## ASSIGNMENT
Please copy every line of the data in which the string "none" appears.
------ RECORDS FOR THE TASK ------
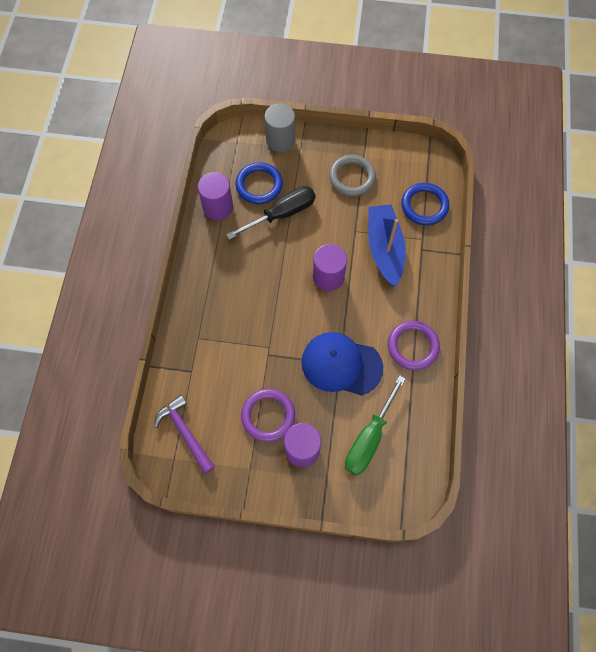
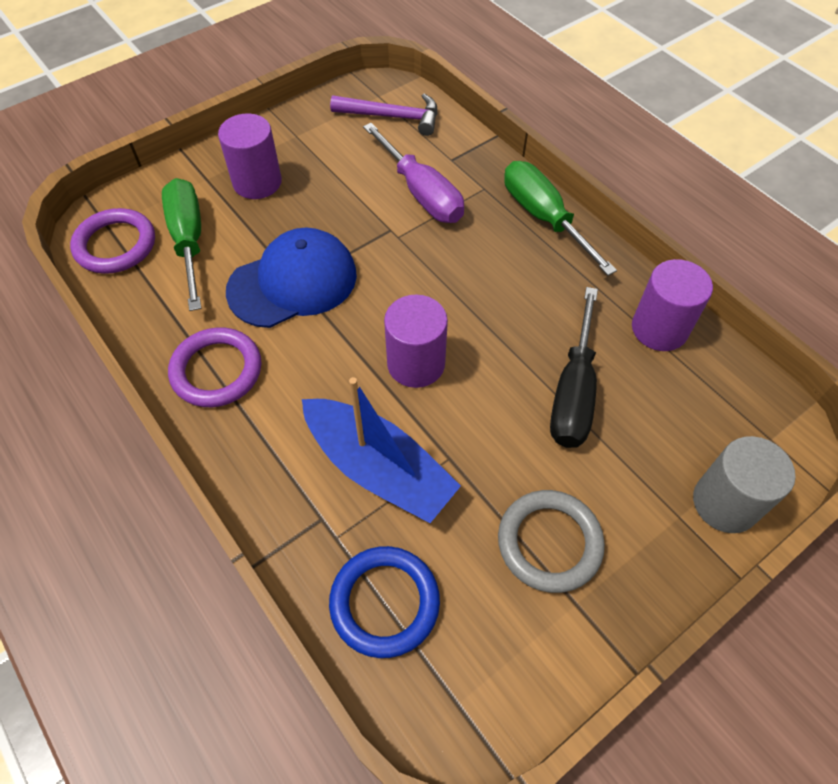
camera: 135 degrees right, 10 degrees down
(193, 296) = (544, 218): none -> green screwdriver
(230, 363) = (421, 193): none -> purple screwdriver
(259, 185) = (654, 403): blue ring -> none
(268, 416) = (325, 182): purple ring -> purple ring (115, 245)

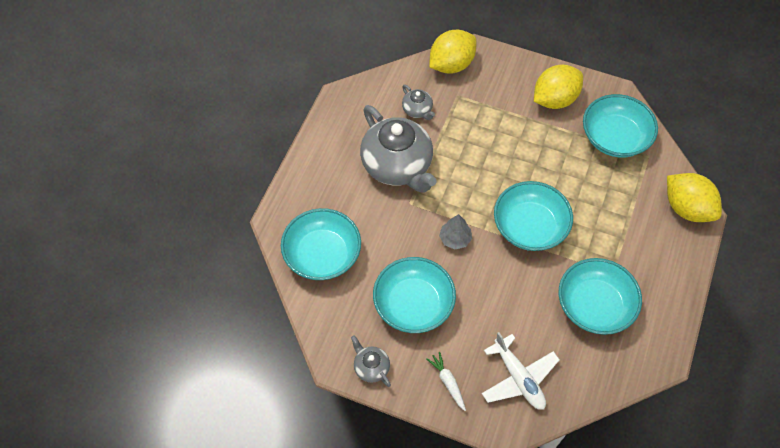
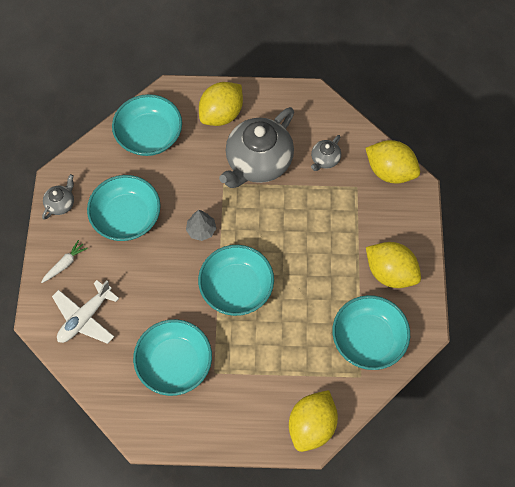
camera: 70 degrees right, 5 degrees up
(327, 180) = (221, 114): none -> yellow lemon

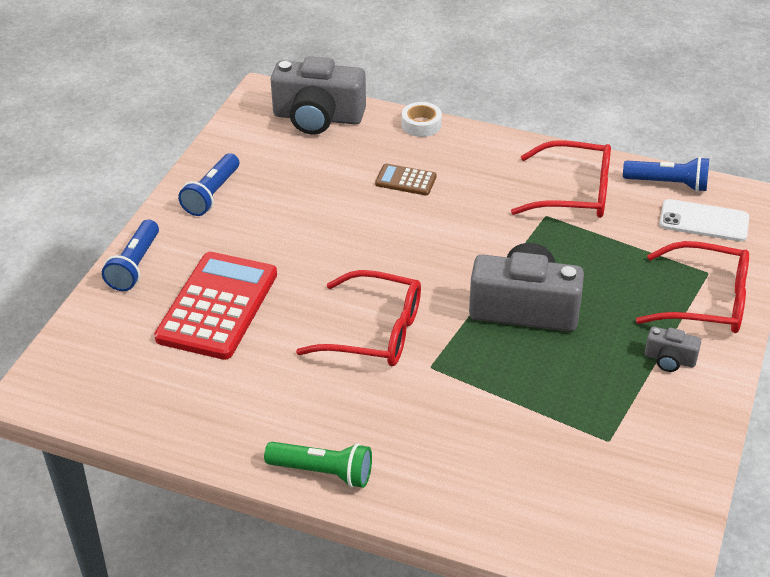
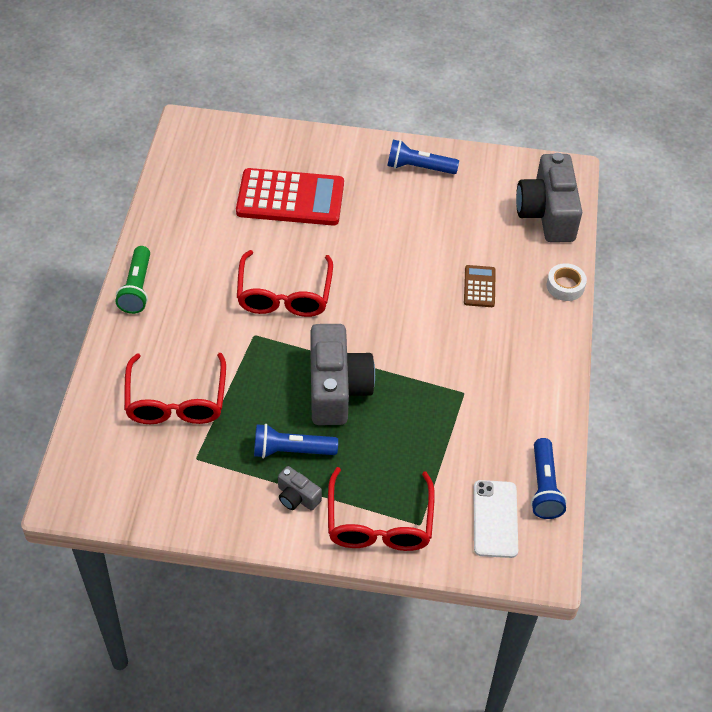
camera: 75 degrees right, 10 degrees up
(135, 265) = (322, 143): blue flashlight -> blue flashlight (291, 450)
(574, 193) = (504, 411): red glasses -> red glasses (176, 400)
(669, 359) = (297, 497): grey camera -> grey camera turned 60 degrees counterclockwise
------
## OUTPUT OF THE EXERCISE
(193, 296) = (544, 218): none -> green screwdriver
(230, 363) = (421, 193): none -> purple screwdriver
(259, 185) = (654, 403): blue ring -> none
(327, 180) = (221, 114): none -> yellow lemon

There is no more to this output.